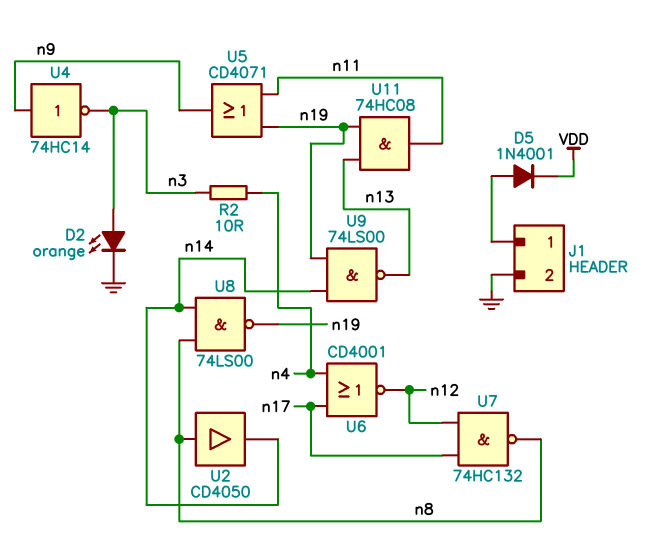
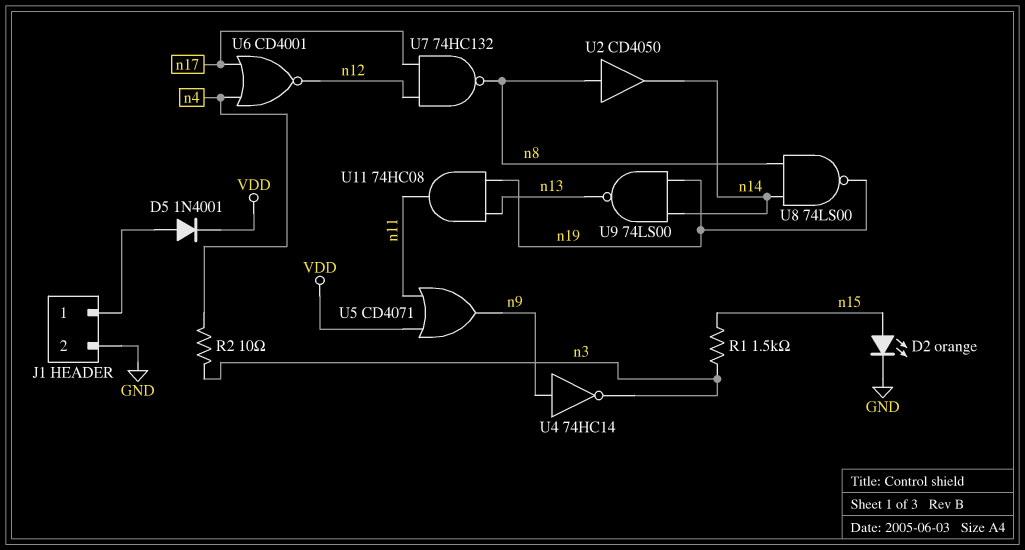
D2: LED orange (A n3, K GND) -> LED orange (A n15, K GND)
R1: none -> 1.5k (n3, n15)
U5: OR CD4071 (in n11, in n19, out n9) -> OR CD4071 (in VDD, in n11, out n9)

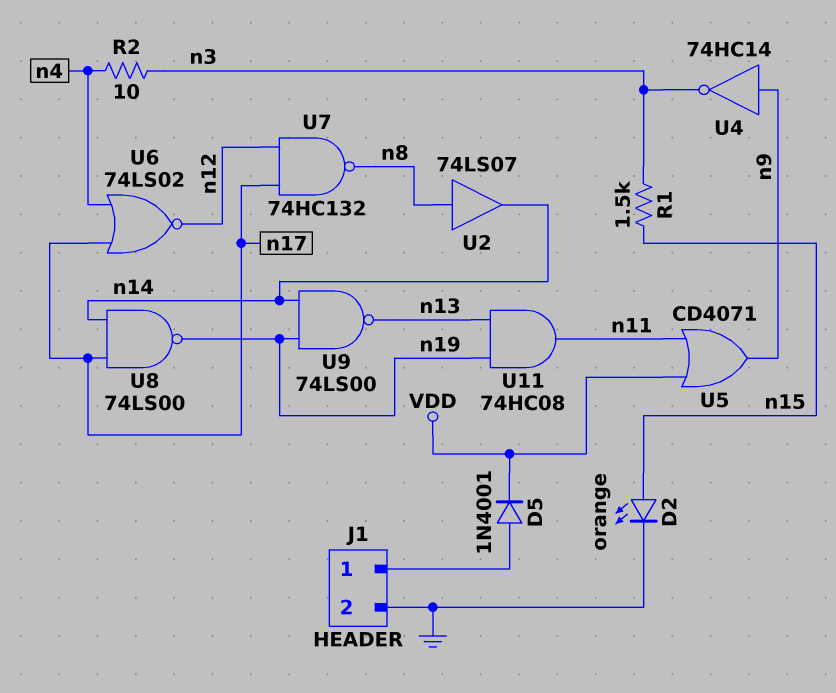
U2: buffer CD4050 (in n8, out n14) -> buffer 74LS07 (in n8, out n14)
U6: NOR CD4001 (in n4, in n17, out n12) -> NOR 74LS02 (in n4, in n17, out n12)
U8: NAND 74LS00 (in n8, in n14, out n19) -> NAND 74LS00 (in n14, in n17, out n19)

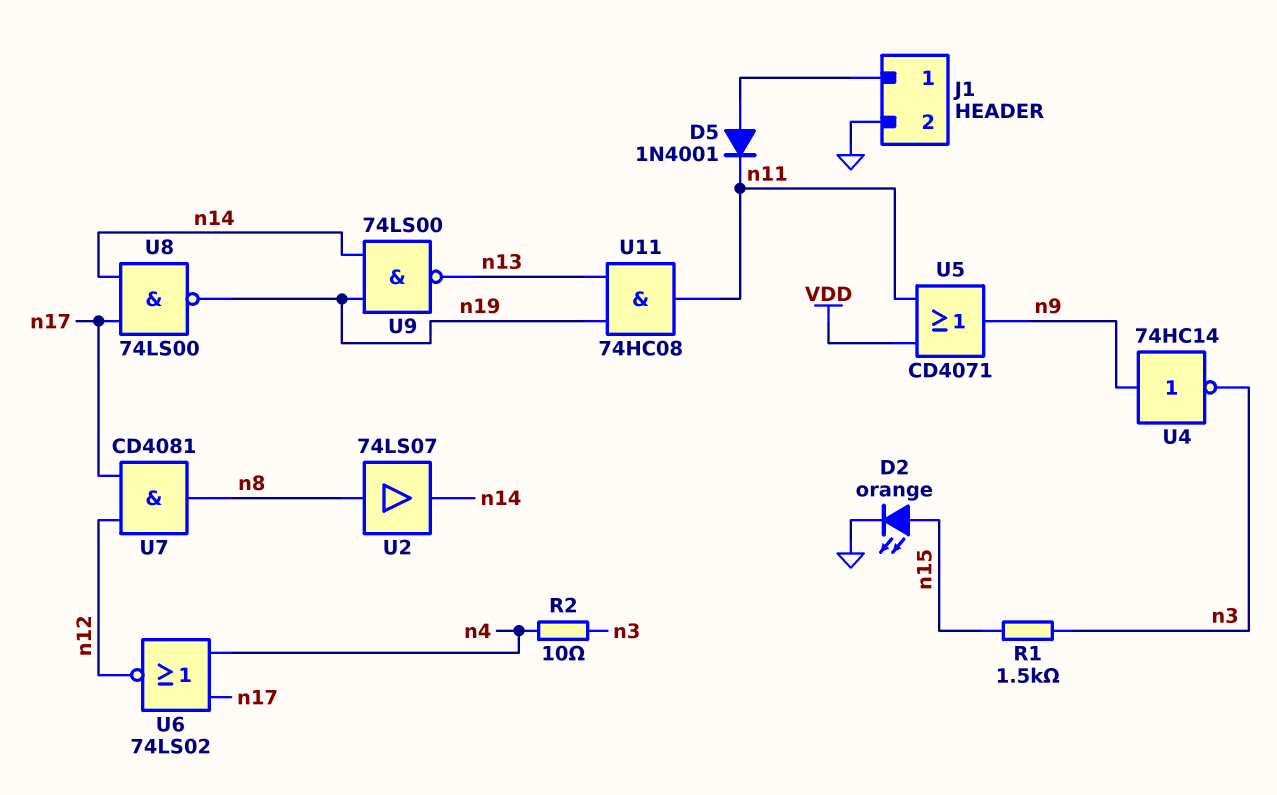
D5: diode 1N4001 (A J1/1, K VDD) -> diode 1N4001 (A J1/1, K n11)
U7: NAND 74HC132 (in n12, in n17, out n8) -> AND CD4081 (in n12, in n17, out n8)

* [What the task asks]
Nothing but the records above, exact and without pictures, should appear in the answer.

* [Output of the exercise]
D2: LED orange (A n3, K GND) -> LED orange (A n15, K GND)
R1: none -> 1.5k (n3, n15)
U5: OR CD4071 (in n11, in n19, out n9) -> OR CD4071 (in VDD, in n11, out n9)

U2: buffer CD4050 (in n8, out n14) -> buffer 74LS07 (in n8, out n14)
U6: NOR CD4001 (in n4, in n17, out n12) -> NOR 74LS02 (in n4, in n17, out n12)
U8: NAND 74LS00 (in n8, in n14, out n19) -> NAND 74LS00 (in n14, in n17, out n19)

D5: diode 1N4001 (A J1/1, K VDD) -> diode 1N4001 (A J1/1, K n11)
U7: NAND 74HC132 (in n12, in n17, out n8) -> AND CD4081 (in n12, in n17, out n8)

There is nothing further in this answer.